[EXERCISE] Take the line that contains "camera: 50 degrees left, 15 degrees down" in the data below and each line after it, through the last, and repeat them unchanged.

--- START ---

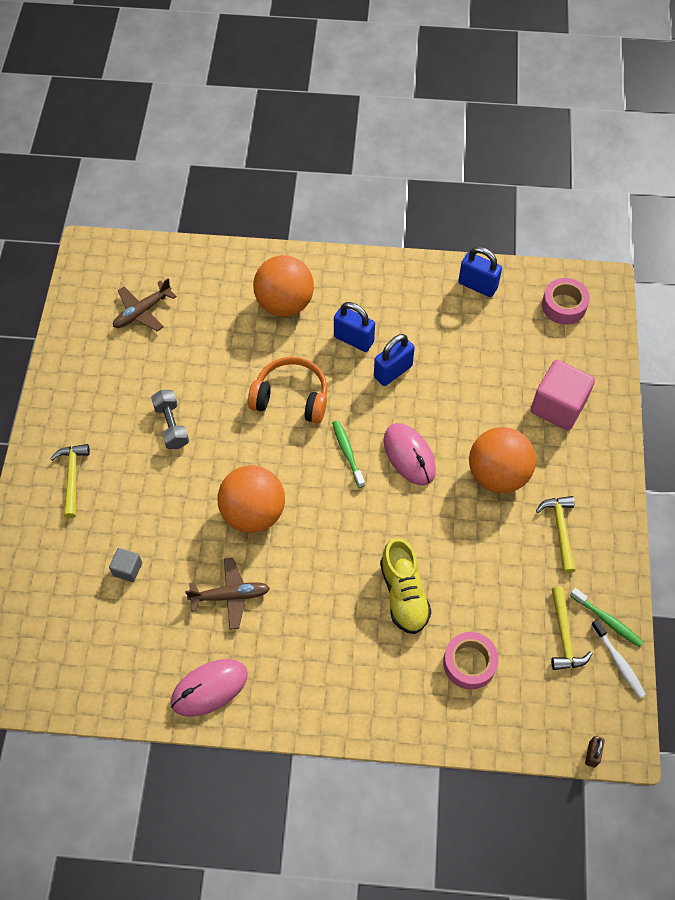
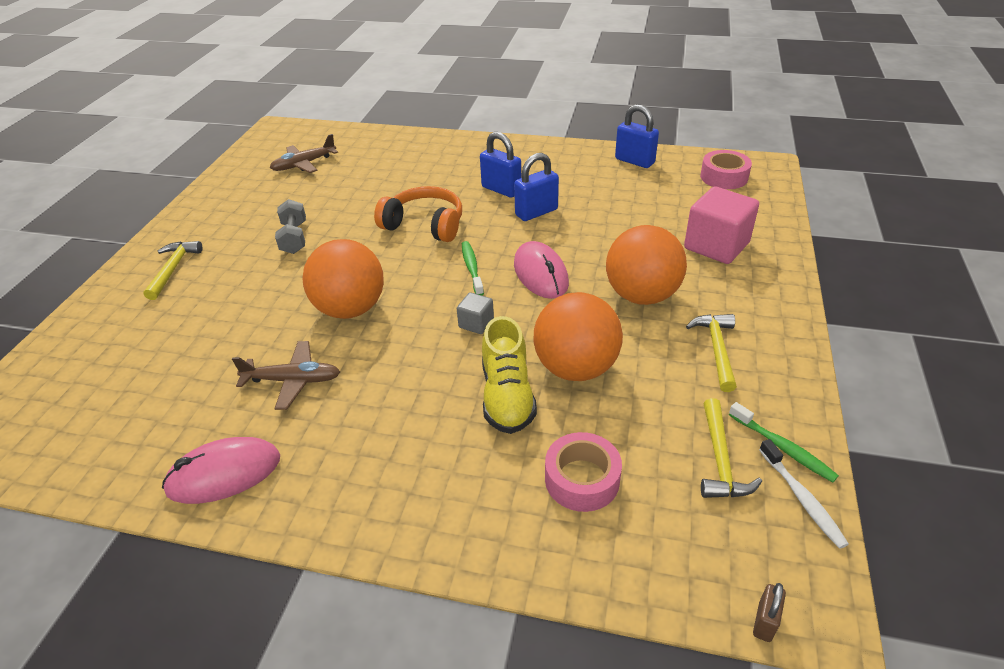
camera: 10 degrees right, 20 degrees down
(127, 569) = (188, 347): grey cube -> grey cube (476, 323)
(284, 303) = (440, 165): orange ball -> orange ball (576, 368)

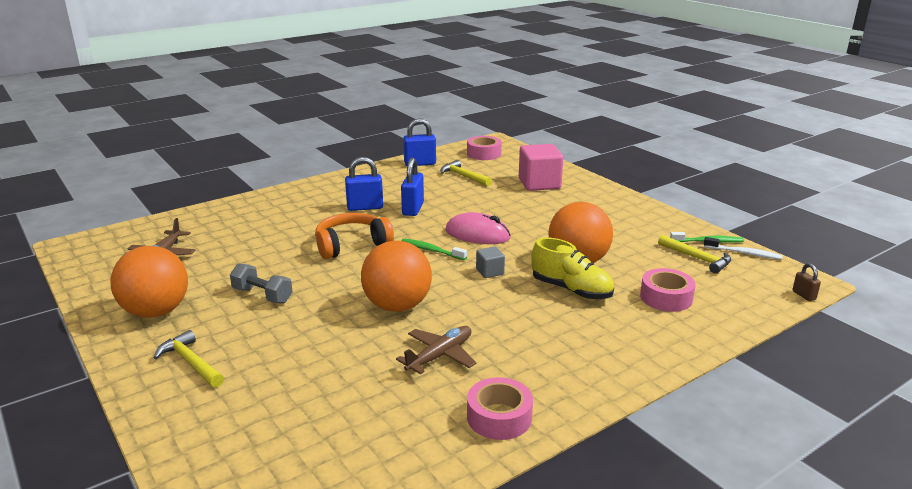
camera: 50 degrees left, 15 degrees down
(224, 474) = (499, 417): pink mouse -> pink tape
(641, 295) = (547, 219): orange ball -> orange ball (156, 312)
(716, 349) = (620, 222): yellow hammer -> yellow hammer (463, 176)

--- END ---

[ANSWER FOR THIS EXERCISE]
camera: 50 degrees left, 15 degrees down
(224, 474) = (499, 417): pink mouse -> pink tape
(641, 295) = (547, 219): orange ball -> orange ball (156, 312)
(716, 349) = (620, 222): yellow hammer -> yellow hammer (463, 176)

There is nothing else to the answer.